[Work instructions]
The expected answer is every line of the material that contains the word "black".

[Supplied data]

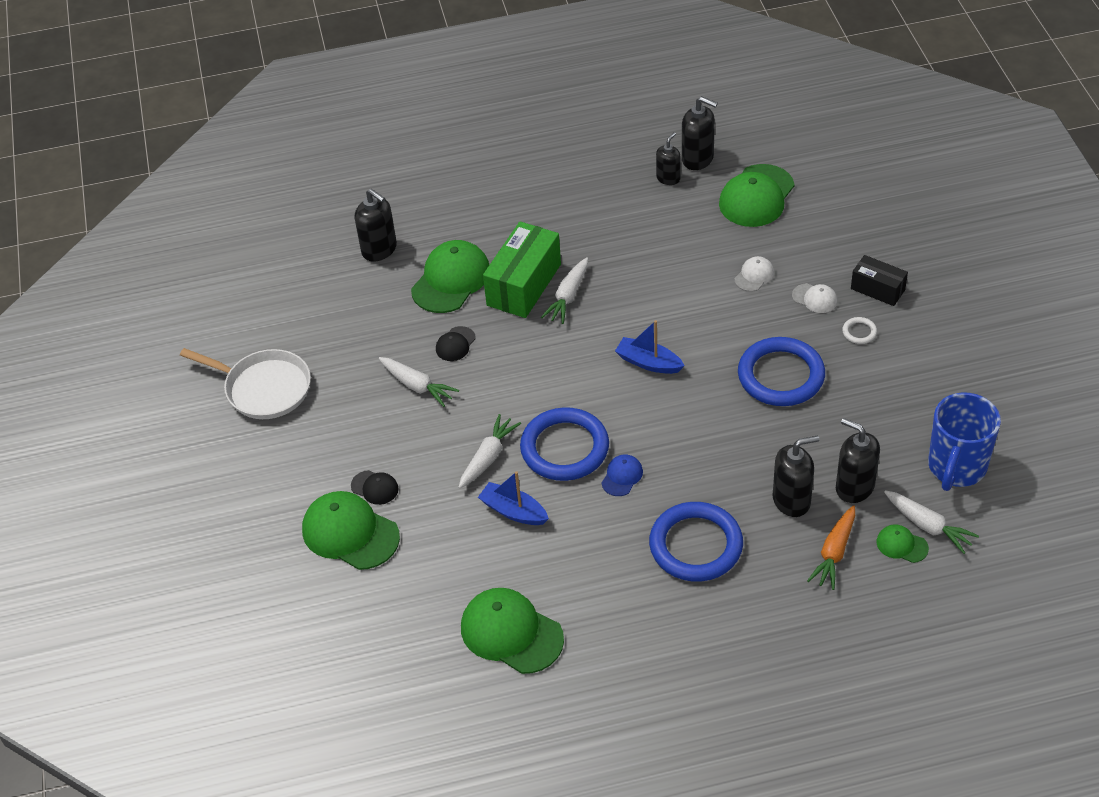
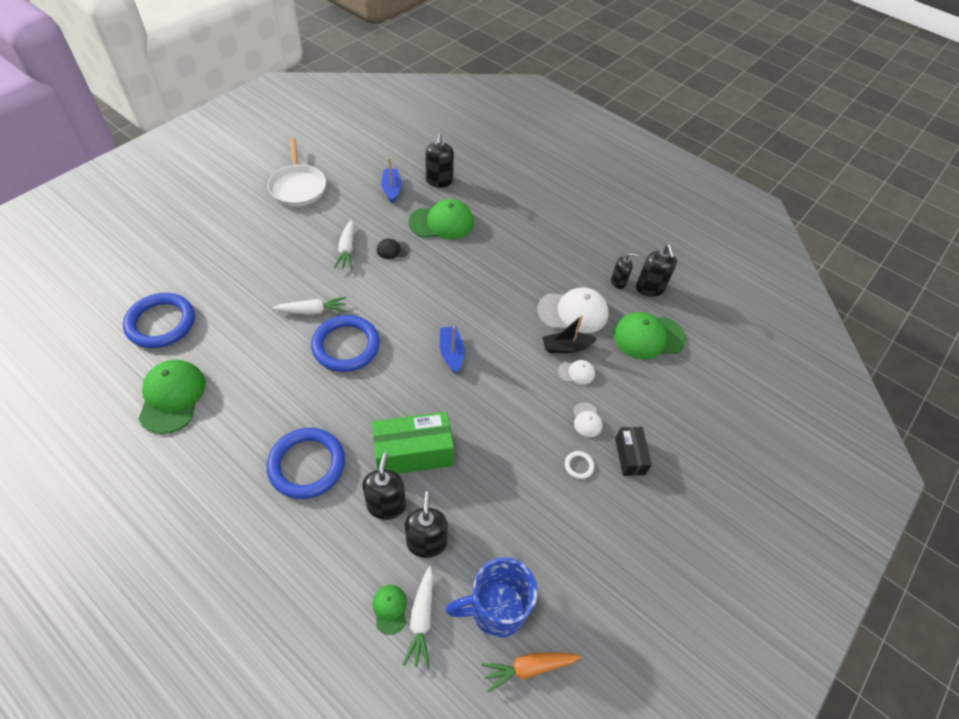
camera: 45 degrees right, 5 degrees up
(350, 533) = (211, 277): green cap -> none
(375, 487) = (254, 270): black cap -> none
(513, 511) = (276, 346): blue boat -> blue boat (391, 189)
(524, 284) = (466, 257): green box -> green box (413, 453)
(568, 296) = (474, 283): white carrot -> none
(622, 476) = (342, 389): blue cap -> none
(677, 236) = (573, 312): none -> white cap
(717, 266) = (566, 347): none -> black boat
(781, 375) = (498, 436): blue ring -> blue ring (161, 323)
(791, 500) = (386, 505): black soap dispenser -> black soap dispenser turned 120 degrees counterclockwise
(834, 552) = (353, 562): orange carrot -> orange carrot (529, 667)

[Answer for this exercise]
(375, 487) = (254, 270): black cap -> none
(717, 266) = (566, 347): none -> black boat
(791, 500) = (386, 505): black soap dispenser -> black soap dispenser turned 120 degrees counterclockwise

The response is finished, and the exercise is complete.